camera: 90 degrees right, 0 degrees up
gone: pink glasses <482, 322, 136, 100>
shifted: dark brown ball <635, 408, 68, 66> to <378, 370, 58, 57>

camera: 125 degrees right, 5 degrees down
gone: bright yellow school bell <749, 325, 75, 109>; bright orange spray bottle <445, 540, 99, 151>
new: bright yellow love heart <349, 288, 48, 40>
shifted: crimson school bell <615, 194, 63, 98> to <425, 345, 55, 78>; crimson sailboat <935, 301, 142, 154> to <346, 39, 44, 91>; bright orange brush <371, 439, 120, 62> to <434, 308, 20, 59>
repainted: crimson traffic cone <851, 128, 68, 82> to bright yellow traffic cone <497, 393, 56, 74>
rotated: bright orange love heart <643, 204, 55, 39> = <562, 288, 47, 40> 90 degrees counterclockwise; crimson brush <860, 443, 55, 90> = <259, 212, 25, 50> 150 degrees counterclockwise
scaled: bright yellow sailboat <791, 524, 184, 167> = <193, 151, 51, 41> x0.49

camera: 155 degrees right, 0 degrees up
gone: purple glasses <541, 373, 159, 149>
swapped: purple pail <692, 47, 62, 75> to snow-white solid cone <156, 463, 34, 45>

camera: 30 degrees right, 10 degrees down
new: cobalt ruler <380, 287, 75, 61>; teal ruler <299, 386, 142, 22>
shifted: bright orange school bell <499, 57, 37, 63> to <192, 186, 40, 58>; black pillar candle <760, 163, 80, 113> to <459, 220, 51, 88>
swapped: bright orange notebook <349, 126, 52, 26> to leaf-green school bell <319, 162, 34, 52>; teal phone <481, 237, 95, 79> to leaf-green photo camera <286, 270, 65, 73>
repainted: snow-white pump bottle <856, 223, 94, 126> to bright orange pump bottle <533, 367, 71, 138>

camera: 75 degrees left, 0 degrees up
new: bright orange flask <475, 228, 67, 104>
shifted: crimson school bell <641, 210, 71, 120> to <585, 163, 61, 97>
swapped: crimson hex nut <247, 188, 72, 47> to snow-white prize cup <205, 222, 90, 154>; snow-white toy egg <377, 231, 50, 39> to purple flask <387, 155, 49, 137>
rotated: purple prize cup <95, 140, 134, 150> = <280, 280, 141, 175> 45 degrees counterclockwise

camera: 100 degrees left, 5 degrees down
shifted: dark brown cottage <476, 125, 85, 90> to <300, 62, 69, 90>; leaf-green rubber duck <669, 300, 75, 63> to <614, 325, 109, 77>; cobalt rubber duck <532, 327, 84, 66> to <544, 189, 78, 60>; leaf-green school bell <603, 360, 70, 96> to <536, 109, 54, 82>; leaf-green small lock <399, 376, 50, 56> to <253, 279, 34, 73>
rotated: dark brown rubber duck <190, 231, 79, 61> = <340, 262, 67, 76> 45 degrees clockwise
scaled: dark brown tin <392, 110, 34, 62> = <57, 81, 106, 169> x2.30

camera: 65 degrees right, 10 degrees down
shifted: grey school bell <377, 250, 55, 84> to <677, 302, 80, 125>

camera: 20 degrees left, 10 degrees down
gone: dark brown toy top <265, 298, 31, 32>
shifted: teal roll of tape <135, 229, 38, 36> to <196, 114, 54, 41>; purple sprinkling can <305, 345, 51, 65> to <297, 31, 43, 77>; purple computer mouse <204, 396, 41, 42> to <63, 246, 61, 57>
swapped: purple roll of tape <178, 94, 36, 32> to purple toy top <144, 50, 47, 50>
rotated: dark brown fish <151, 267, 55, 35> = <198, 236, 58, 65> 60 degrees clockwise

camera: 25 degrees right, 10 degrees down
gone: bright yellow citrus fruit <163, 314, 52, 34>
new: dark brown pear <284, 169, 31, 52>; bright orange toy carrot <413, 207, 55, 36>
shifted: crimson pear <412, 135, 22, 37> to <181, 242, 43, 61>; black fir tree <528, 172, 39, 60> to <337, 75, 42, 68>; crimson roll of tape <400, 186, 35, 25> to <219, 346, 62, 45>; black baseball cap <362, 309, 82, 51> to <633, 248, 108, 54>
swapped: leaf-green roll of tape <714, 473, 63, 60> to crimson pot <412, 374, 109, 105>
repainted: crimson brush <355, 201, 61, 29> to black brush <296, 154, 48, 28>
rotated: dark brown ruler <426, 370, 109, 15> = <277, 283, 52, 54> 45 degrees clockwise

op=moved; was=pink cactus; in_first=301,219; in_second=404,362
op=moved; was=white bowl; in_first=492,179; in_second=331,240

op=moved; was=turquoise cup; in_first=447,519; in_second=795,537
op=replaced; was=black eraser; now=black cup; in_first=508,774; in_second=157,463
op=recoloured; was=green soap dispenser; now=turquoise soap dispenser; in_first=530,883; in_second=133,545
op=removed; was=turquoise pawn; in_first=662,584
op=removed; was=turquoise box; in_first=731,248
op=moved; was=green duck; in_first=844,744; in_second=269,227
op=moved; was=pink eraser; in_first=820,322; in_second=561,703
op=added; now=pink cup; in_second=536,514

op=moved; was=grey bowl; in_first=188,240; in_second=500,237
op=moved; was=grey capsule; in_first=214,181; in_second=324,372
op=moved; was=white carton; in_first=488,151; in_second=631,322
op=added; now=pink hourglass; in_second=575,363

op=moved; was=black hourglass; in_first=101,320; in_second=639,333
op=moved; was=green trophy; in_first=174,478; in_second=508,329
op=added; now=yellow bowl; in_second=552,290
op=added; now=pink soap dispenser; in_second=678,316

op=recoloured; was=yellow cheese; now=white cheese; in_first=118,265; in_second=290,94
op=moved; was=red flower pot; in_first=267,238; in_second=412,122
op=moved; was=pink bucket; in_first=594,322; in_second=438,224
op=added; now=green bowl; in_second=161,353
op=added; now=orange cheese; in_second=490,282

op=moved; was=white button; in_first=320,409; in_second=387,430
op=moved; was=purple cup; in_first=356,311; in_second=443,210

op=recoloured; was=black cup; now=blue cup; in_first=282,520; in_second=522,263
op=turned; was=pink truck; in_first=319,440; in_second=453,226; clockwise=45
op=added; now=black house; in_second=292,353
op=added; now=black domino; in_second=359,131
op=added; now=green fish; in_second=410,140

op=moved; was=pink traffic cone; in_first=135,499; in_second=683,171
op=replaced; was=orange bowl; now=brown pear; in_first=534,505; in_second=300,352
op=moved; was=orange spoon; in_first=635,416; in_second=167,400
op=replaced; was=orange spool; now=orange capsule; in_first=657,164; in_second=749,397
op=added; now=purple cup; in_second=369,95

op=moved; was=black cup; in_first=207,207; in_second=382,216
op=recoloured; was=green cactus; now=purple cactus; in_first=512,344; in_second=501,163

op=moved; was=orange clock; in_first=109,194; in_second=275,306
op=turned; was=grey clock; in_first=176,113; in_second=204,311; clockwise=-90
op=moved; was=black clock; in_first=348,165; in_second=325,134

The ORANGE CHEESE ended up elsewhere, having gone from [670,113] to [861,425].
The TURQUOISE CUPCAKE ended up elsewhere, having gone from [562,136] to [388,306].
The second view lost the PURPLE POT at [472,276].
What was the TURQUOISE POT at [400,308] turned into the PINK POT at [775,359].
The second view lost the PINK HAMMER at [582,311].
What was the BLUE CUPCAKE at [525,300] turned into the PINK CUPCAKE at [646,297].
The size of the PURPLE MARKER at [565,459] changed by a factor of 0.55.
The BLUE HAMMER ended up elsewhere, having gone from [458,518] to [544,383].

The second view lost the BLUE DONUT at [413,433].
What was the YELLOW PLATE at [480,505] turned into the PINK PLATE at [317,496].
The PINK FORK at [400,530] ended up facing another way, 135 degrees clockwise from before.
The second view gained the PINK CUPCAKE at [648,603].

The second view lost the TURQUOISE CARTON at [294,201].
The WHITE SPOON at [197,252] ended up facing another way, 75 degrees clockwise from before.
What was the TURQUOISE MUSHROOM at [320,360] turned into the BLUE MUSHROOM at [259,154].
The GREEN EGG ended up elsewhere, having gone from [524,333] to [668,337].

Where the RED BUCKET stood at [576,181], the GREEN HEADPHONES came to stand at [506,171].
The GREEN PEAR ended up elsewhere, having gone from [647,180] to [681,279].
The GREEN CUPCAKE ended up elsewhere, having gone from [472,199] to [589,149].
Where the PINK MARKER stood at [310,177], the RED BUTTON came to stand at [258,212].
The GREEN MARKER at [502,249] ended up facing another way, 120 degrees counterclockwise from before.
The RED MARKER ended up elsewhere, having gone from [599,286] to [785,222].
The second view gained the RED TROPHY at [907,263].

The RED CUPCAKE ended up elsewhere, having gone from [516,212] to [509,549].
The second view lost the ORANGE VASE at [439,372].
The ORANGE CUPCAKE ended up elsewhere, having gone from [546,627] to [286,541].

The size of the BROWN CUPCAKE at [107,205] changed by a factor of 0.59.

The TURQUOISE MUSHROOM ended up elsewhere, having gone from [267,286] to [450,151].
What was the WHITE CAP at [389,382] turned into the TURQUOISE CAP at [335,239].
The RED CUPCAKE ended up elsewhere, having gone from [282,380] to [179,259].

------------

WORK REQUEST – Retype exactly the lines above, from the one with "shifted: crimson school bell <641, 210, 71, 120>" through the one with "swapped: crimson hex", inclusive.

RESPONSE AREA –
shifted: crimson school bell <641, 210, 71, 120> to <585, 163, 61, 97>
swapped: crimson hex nut <247, 188, 72, 47> to snow-white prize cup <205, 222, 90, 154>; snow-white toy egg <377, 231, 50, 39> to purple flask <387, 155, 49, 137>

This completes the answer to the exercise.